■ ASSIGNMENT
Search the records for the line with "none -> yellow brick I7:I9 level 1". Output that line and each line after it, exactly, and stop at the end; omit pictures.

■ PROVIDED ENTRIES
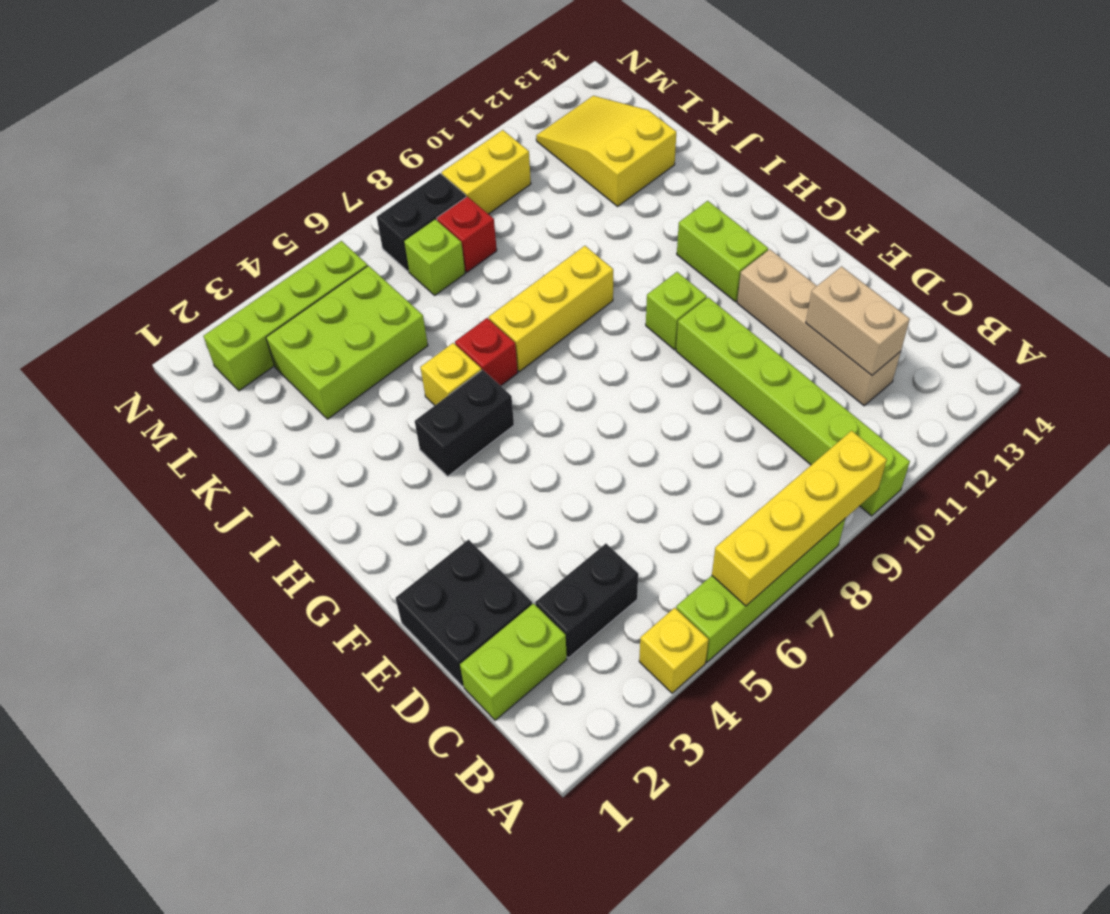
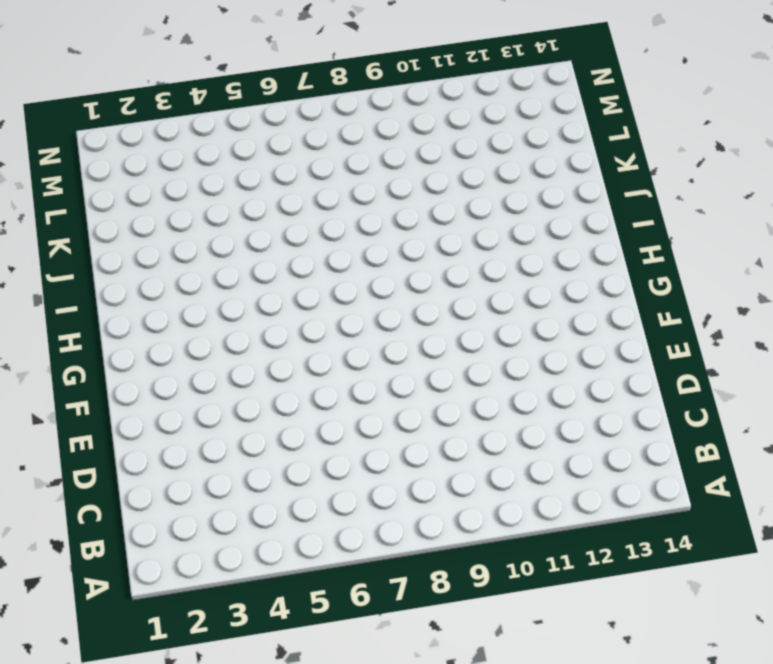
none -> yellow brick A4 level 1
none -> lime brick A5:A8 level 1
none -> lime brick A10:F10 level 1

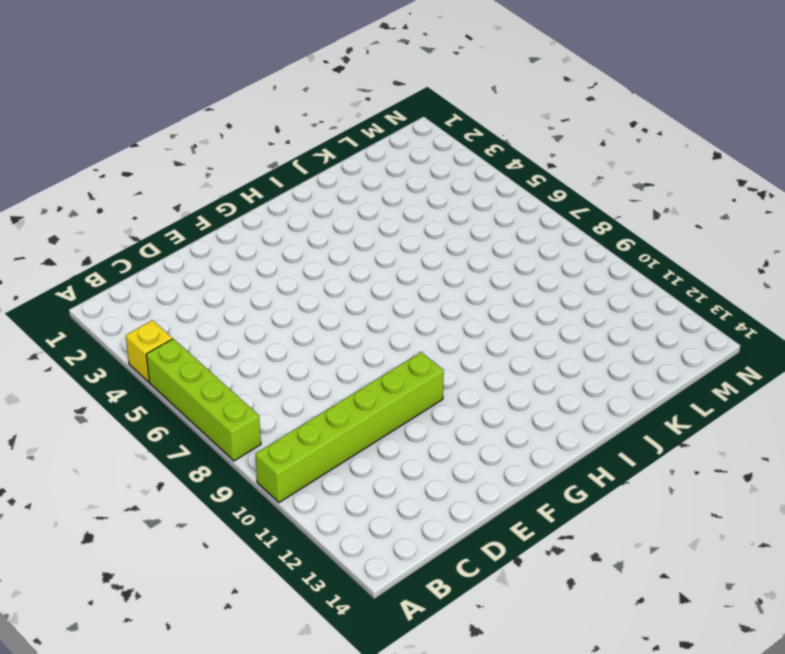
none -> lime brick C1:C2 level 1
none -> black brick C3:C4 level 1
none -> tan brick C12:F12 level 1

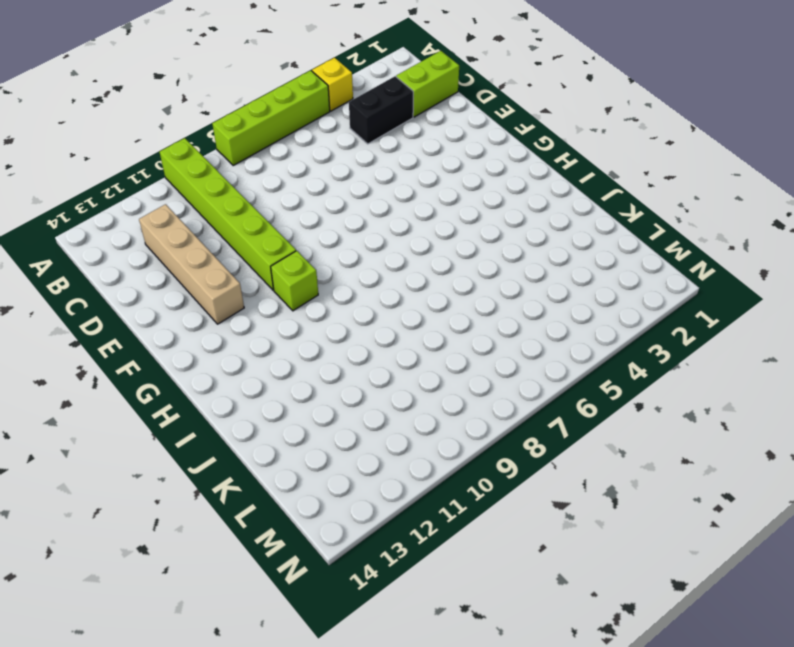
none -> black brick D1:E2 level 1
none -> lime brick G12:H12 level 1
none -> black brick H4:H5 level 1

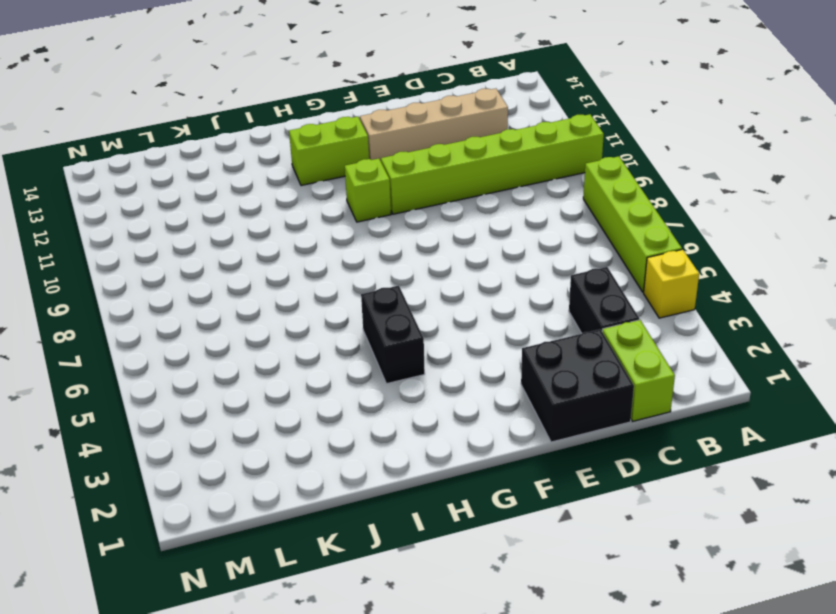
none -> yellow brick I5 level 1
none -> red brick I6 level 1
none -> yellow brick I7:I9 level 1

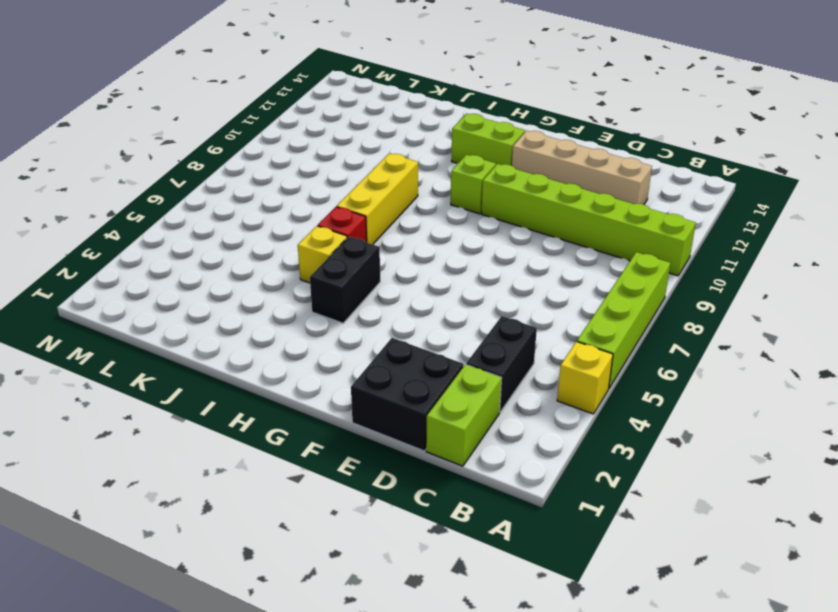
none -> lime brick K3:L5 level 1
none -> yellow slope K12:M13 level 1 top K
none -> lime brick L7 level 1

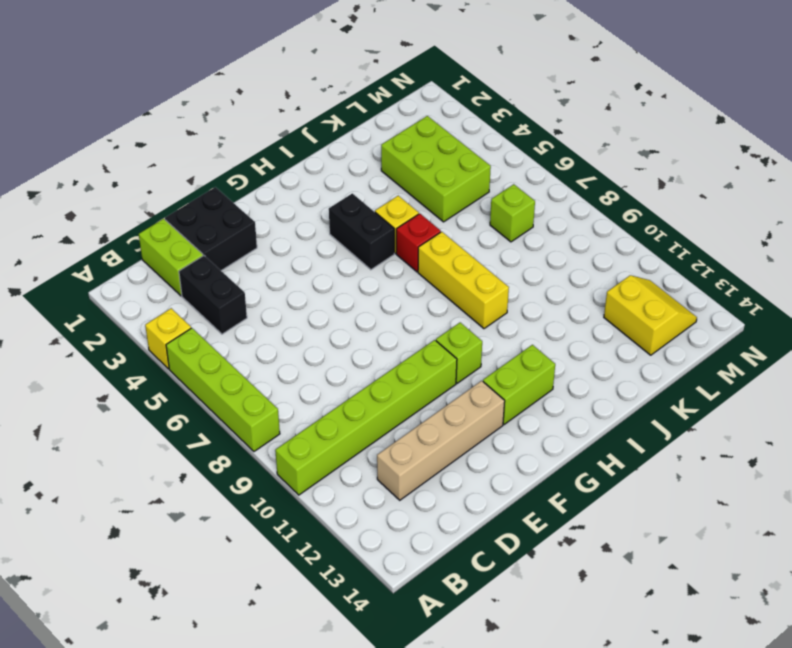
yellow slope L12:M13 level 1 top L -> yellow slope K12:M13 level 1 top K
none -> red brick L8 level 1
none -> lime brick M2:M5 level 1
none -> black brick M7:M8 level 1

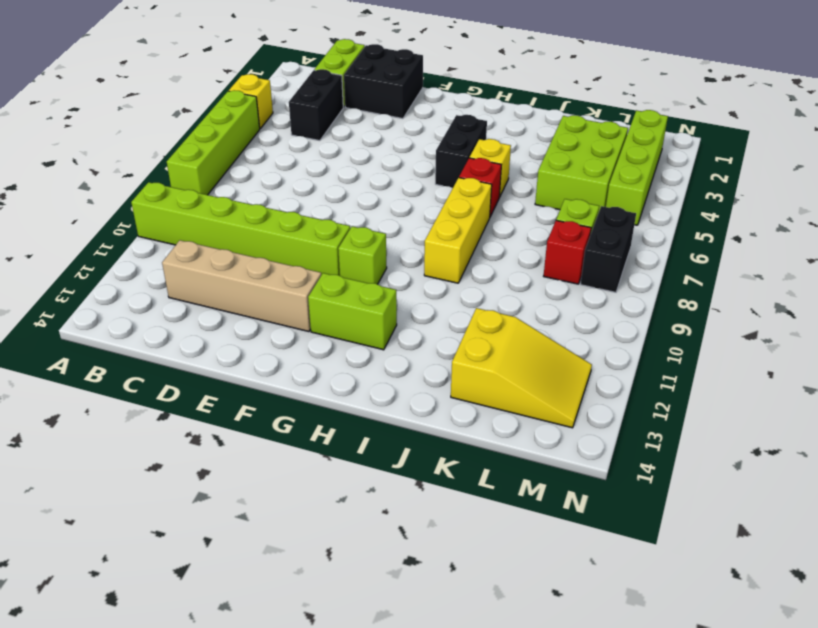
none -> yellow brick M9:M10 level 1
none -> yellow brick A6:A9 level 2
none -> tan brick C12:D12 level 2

■ TASK ANSWER
none -> yellow brick I7:I9 level 1

none -> lime brick K3:L5 level 1
none -> yellow slope K12:M13 level 1 top K
none -> lime brick L7 level 1

yellow slope L12:M13 level 1 top L -> yellow slope K12:M13 level 1 top K
none -> red brick L8 level 1
none -> lime brick M2:M5 level 1
none -> black brick M7:M8 level 1

none -> yellow brick M9:M10 level 1
none -> yellow brick A6:A9 level 2
none -> tan brick C12:D12 level 2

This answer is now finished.